-------- Study material

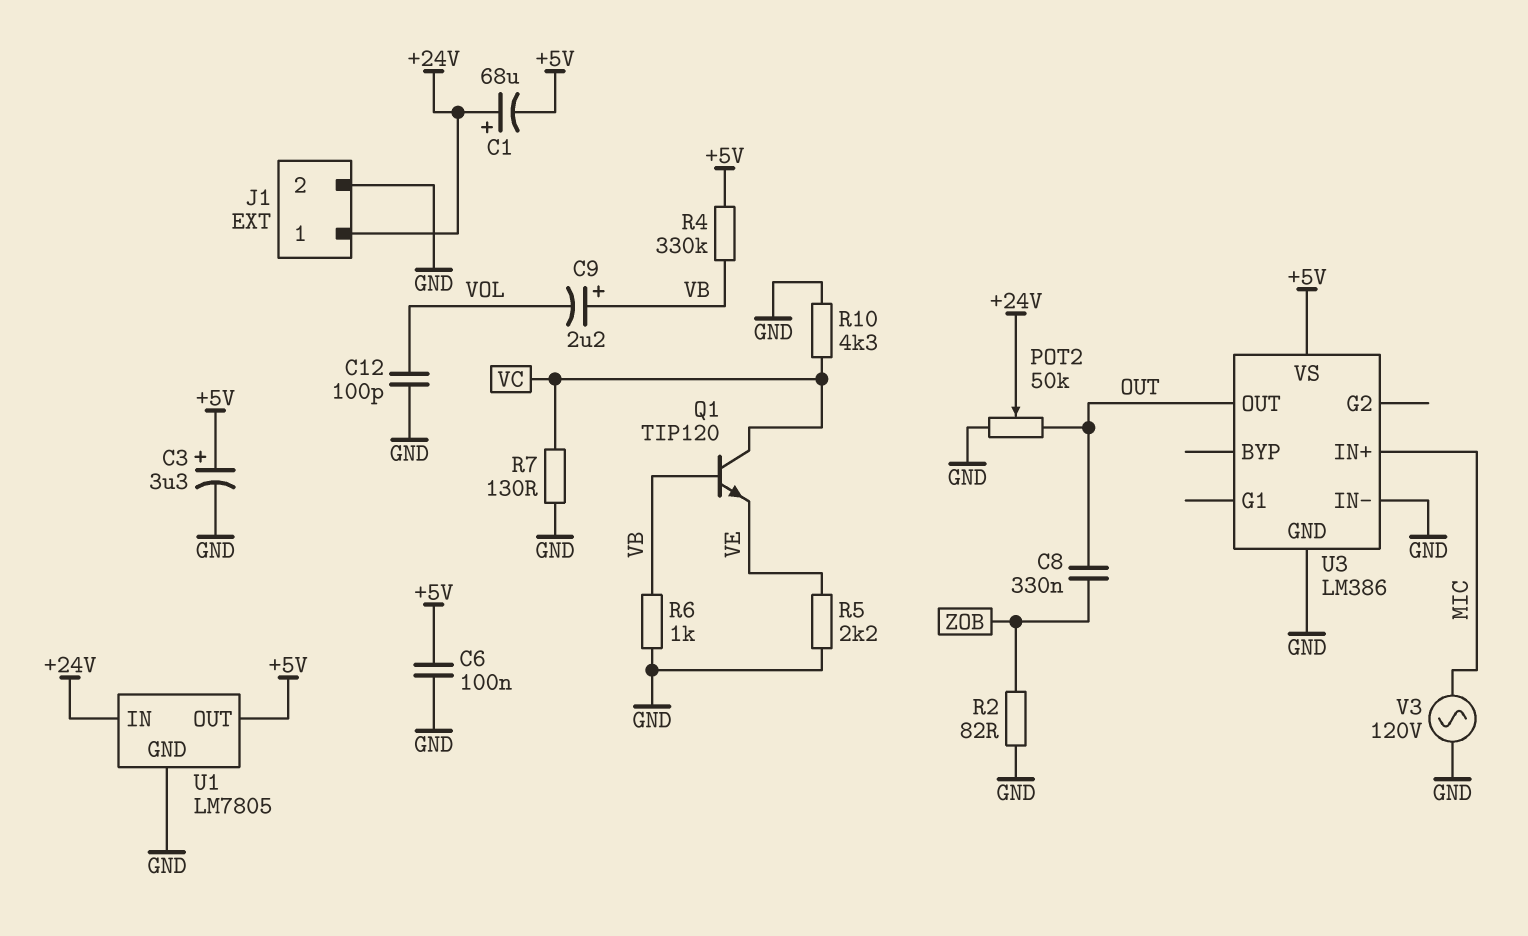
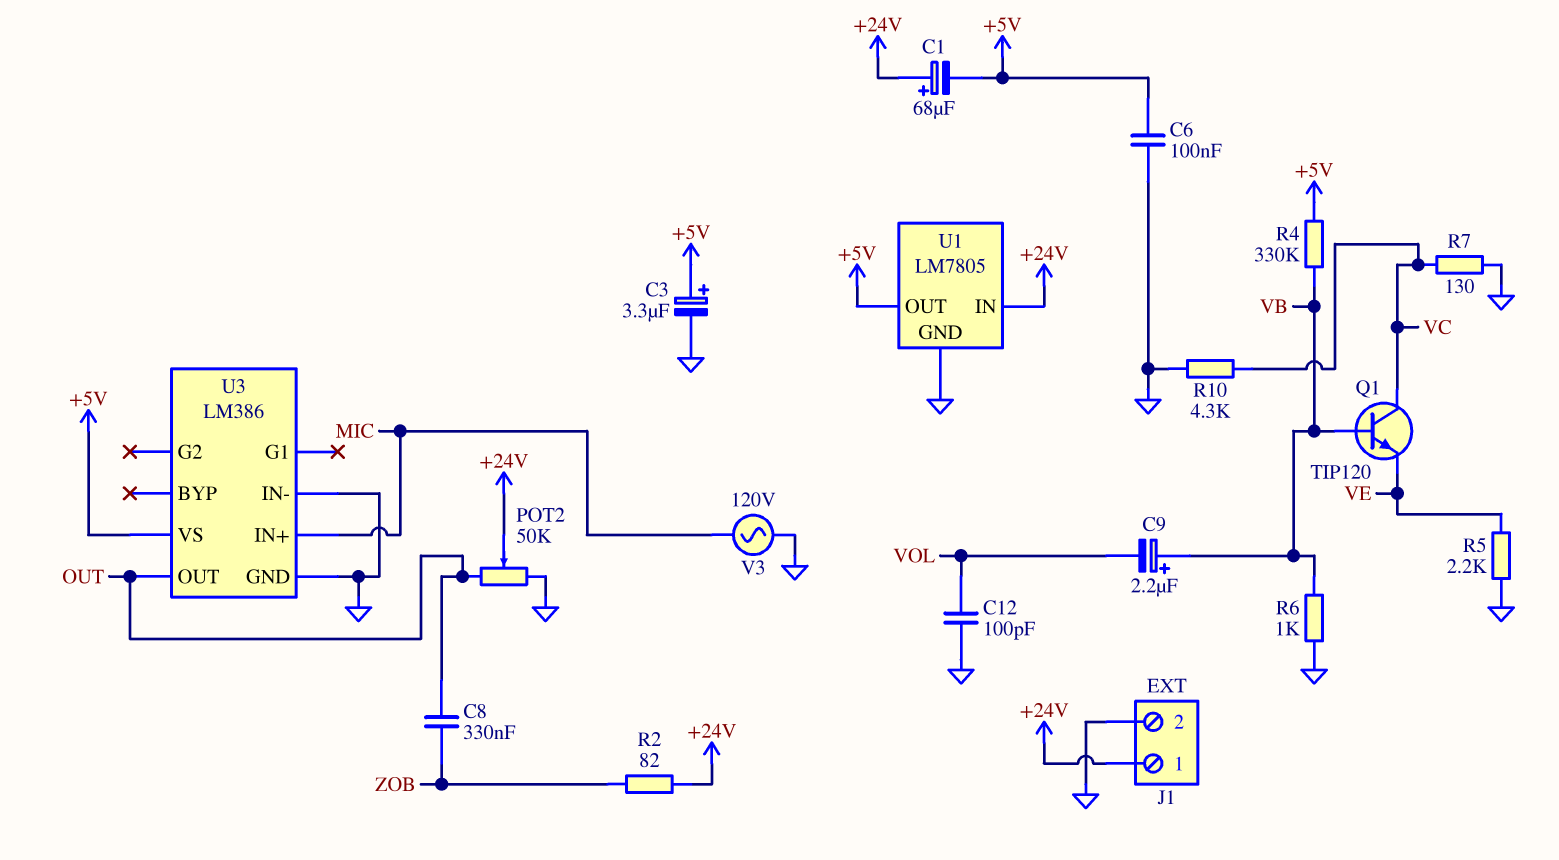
R2: 82 (GND, ZOB) -> 82 (+24V, ZOB)

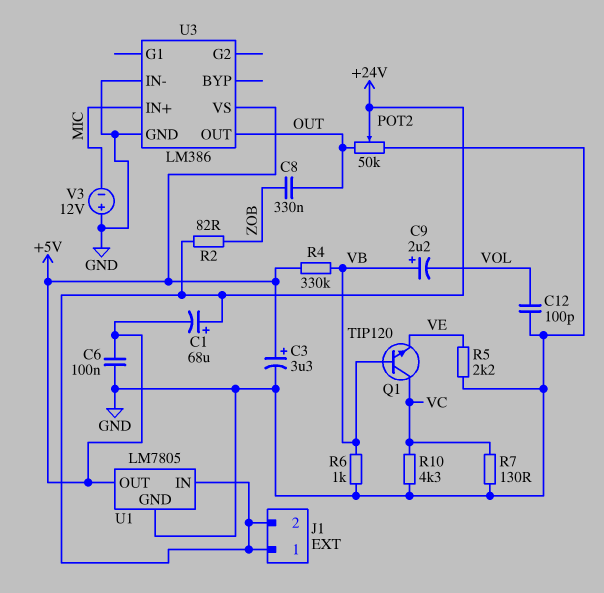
J1 pin 2: GND -> +24V
V3: AC 120V (GND, MIC) -> 12V (plus GND, minus MIC)

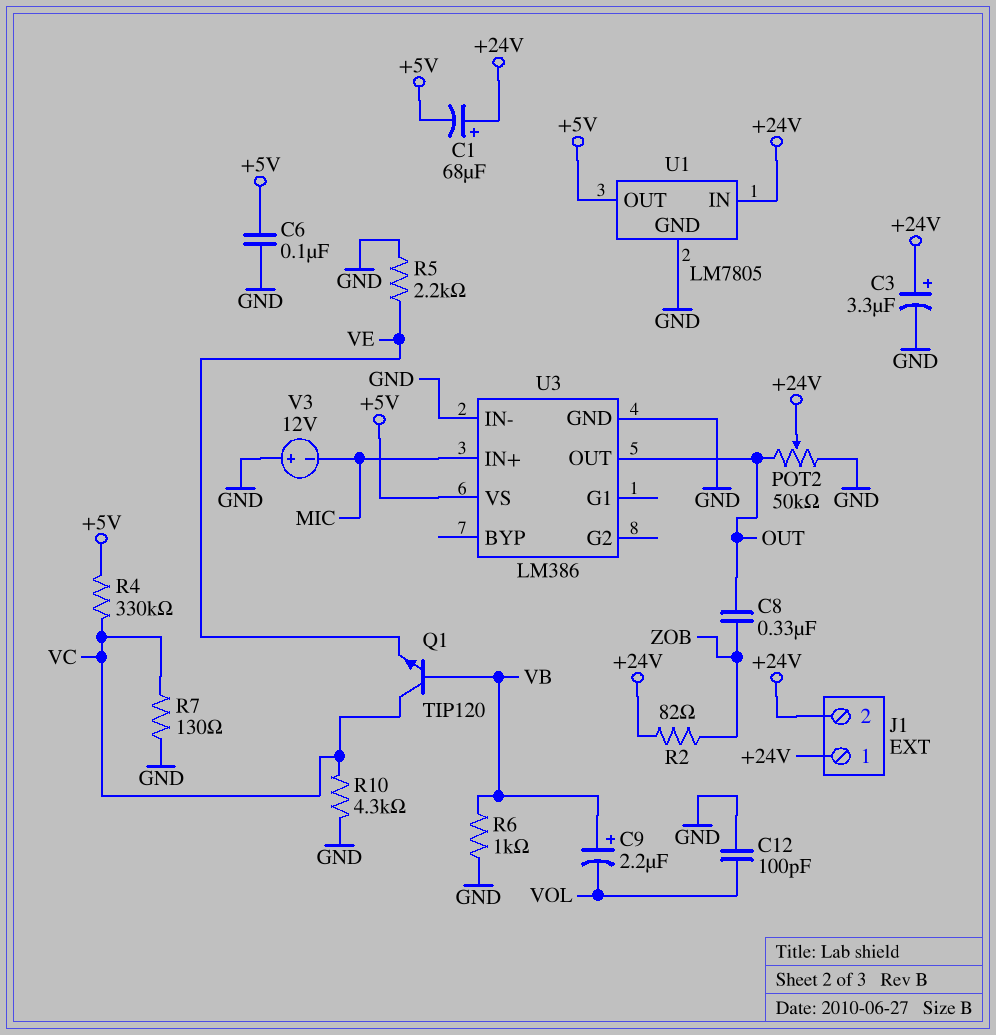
C3: 3.3uF (plus +5V, minus GND) -> 3.3uF (plus +24V, minus GND)
R4: 330k (+5V, VB) -> 330k (+5V, VC)

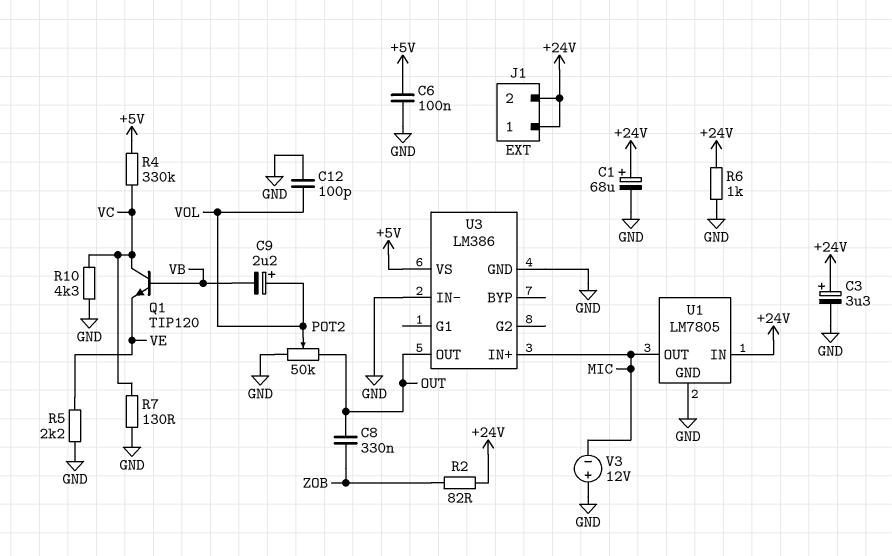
C1: 68uF (plus +24V, minus +5V) -> 68uF (plus +24V, minus GND)
C9: 2.2uF (plus VB, minus VOL) -> 2.2uF (plus VOL, minus VB)
POT2: 50k (GND, OUT, wiper +24V) -> 50k (GND, OUT, wiper VOL)
R6: 1k (GND, VB) -> 1k (+24V, GND)
U1 pin OUT: +5V -> MIC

----------------

An exact, picture-free copy of the entries is required.

**Task result**
R2: 82 (GND, ZOB) -> 82 (+24V, ZOB)

J1 pin 2: GND -> +24V
V3: AC 120V (GND, MIC) -> 12V (plus GND, minus MIC)

C3: 3.3uF (plus +5V, minus GND) -> 3.3uF (plus +24V, minus GND)
R4: 330k (+5V, VB) -> 330k (+5V, VC)

C1: 68uF (plus +24V, minus +5V) -> 68uF (plus +24V, minus GND)
C9: 2.2uF (plus VB, minus VOL) -> 2.2uF (plus VOL, minus VB)
POT2: 50k (GND, OUT, wiper +24V) -> 50k (GND, OUT, wiper VOL)
R6: 1k (GND, VB) -> 1k (+24V, GND)
U1 pin OUT: +5V -> MIC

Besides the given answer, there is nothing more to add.